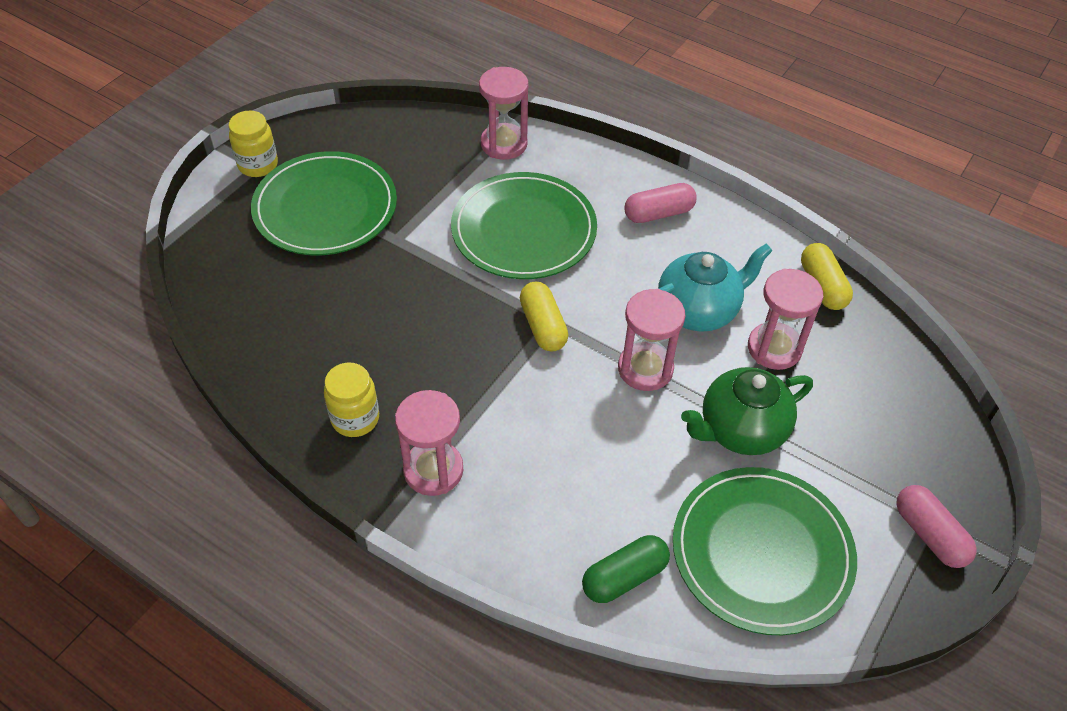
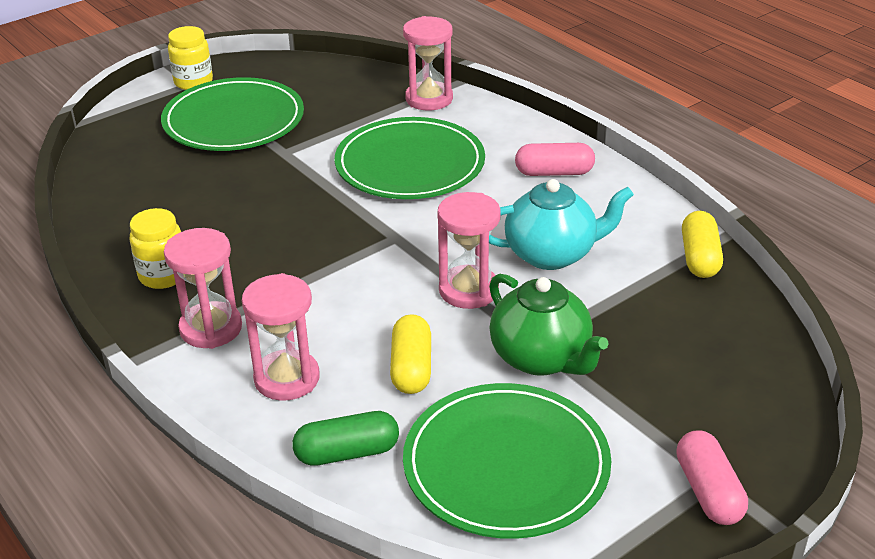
camera: 20 degrees right, 15 degrees down
(543, 326) = (385, 239): yellow capsule -> yellow capsule (411, 368)
(740, 430) = (541, 358): green teapot -> green teapot turned 120 degrees counterclockwise
(774, 348) = (617, 298): pink hourglass -> pink hourglass (287, 378)

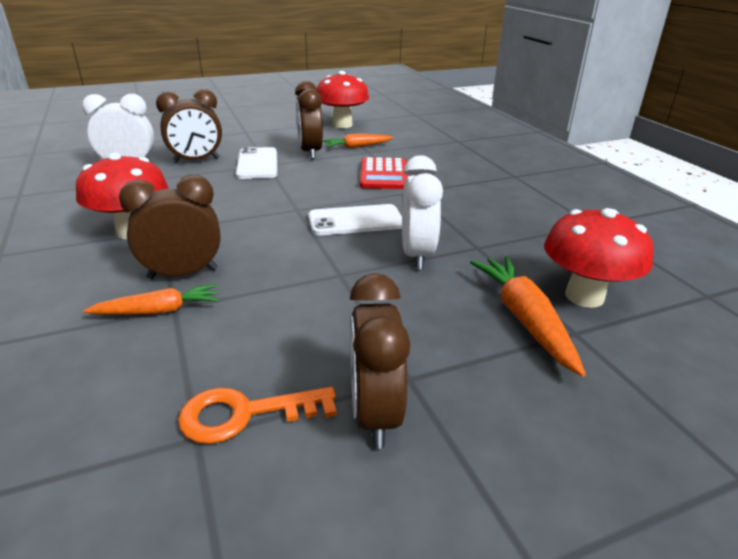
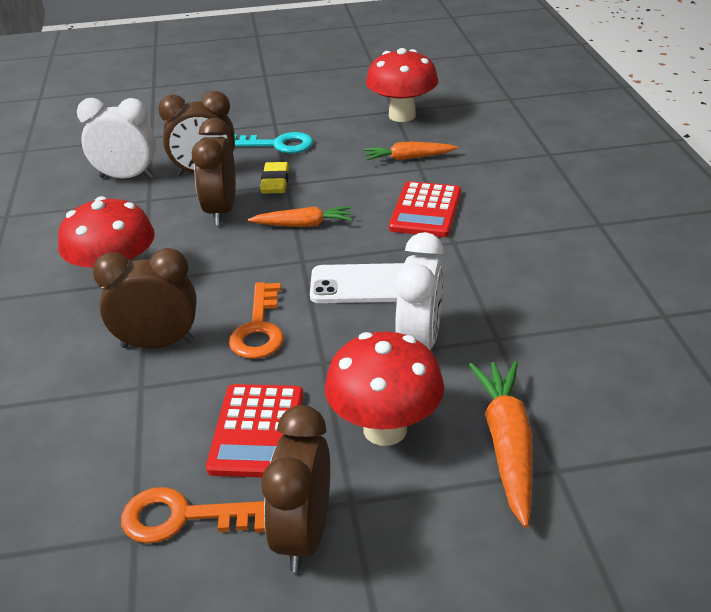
camera: 15 degrees right, 5 degrees up
(159, 311) = (125, 389): orange carrot -> orange carrot (303, 225)
(252, 143) = (277, 145): none -> turquoise key
(257, 164) = (275, 182): white phone -> yellow eraser
(275, 256) = (259, 328): none -> orange key
(298, 331) = (257, 431): none -> red calculator
(310, 152) = (345, 165): brown clock -> brown clock (221, 211)
(584, 296) = (594, 423): red mushroom -> red mushroom (385, 429)

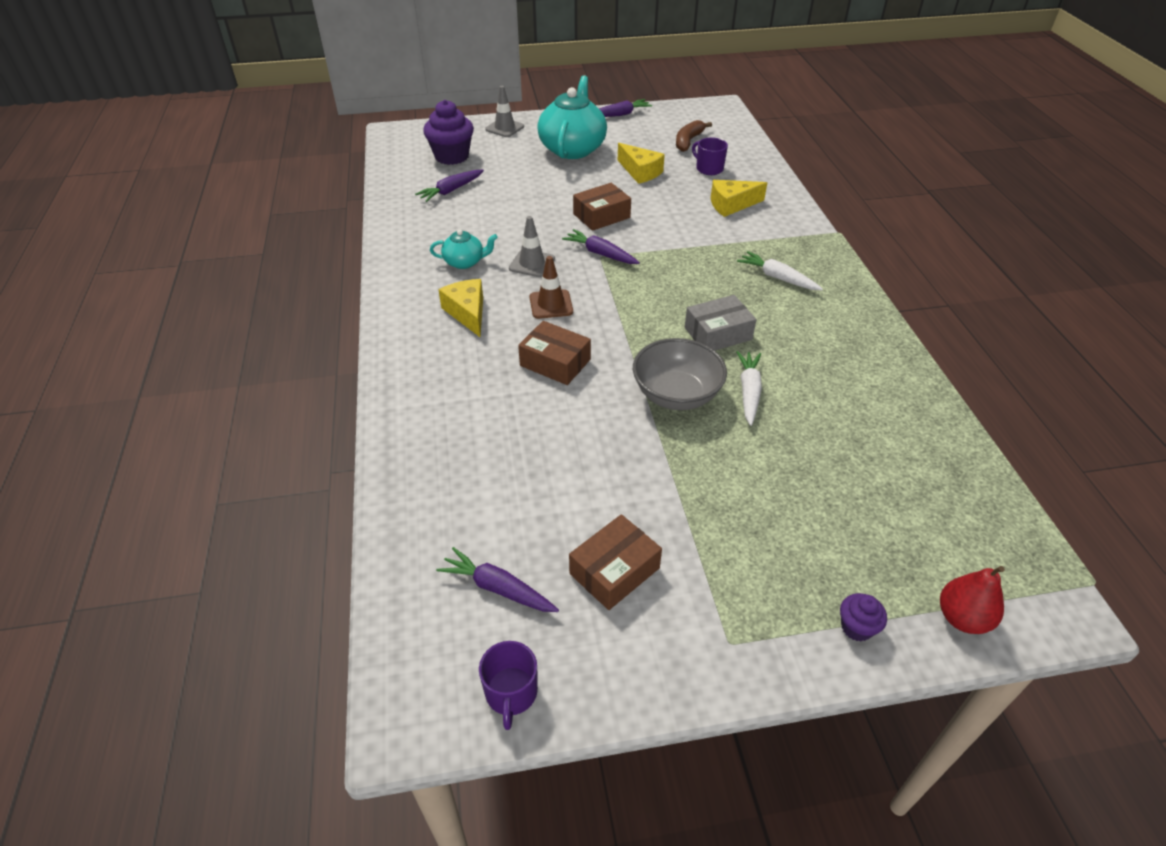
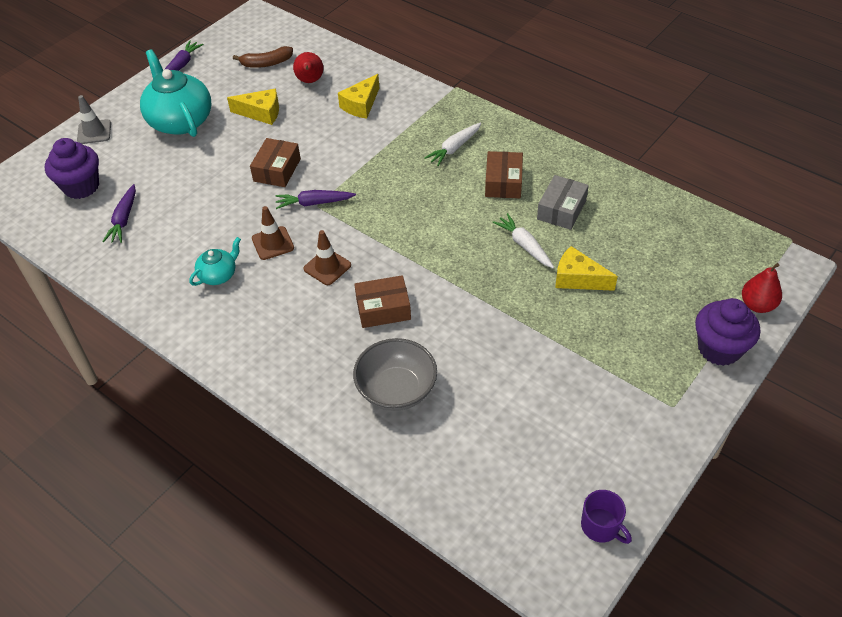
camera: 40 degrees left, 5 degrees up
(467, 313) = (274, 314): yellow cheese -> yellow cheese (578, 278)
(498, 588) = (525, 478): purple carrot -> none
(532, 263) = (273, 243): grey traffic cone -> brown traffic cone
(614, 571) = (575, 415): brown box -> brown box (503, 182)
(676, 395) = (485, 278): grey bowl -> grey bowl (396, 390)
(688, 141) = (266, 63): brown banana -> brown banana turned 90 degrees counterclockwise
(708, 168) = (310, 81): purple mug -> red pear
(718, 333) = (462, 216): grey box -> grey box (561, 210)
(777, 278) = (454, 148): white carrot -> white carrot turned 45 degrees counterclockwise
(856, 627) = (719, 348): purple cupcake -> purple cupcake, size x2.02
**********
**YOUR OBJECTIVE**
Copy every line exactly, from the opening line of the entries down to the line holding "camera: 40 degrees left, 5 degrees up", and keep the pictures out.

**RESPONSE BELOW**
camera: 20 degrees right, 15 degrees down
(543, 326) = (385, 239): yellow capsule -> yellow capsule (411, 368)
(740, 430) = (541, 358): green teapot -> green teapot turned 120 degrees counterclockwise
(774, 348) = (617, 298): pink hourglass -> pink hourglass (287, 378)

camera: 15 degrees right, 5 degrees up
(159, 311) = (125, 389): orange carrot -> orange carrot (303, 225)
(252, 143) = (277, 145): none -> turquoise key
(257, 164) = (275, 182): white phone -> yellow eraser
(275, 256) = (259, 328): none -> orange key
(298, 331) = (257, 431): none -> red calculator
(310, 152) = (345, 165): brown clock -> brown clock (221, 211)
(584, 296) = (594, 423): red mushroom -> red mushroom (385, 429)

camera: 40 degrees left, 5 degrees up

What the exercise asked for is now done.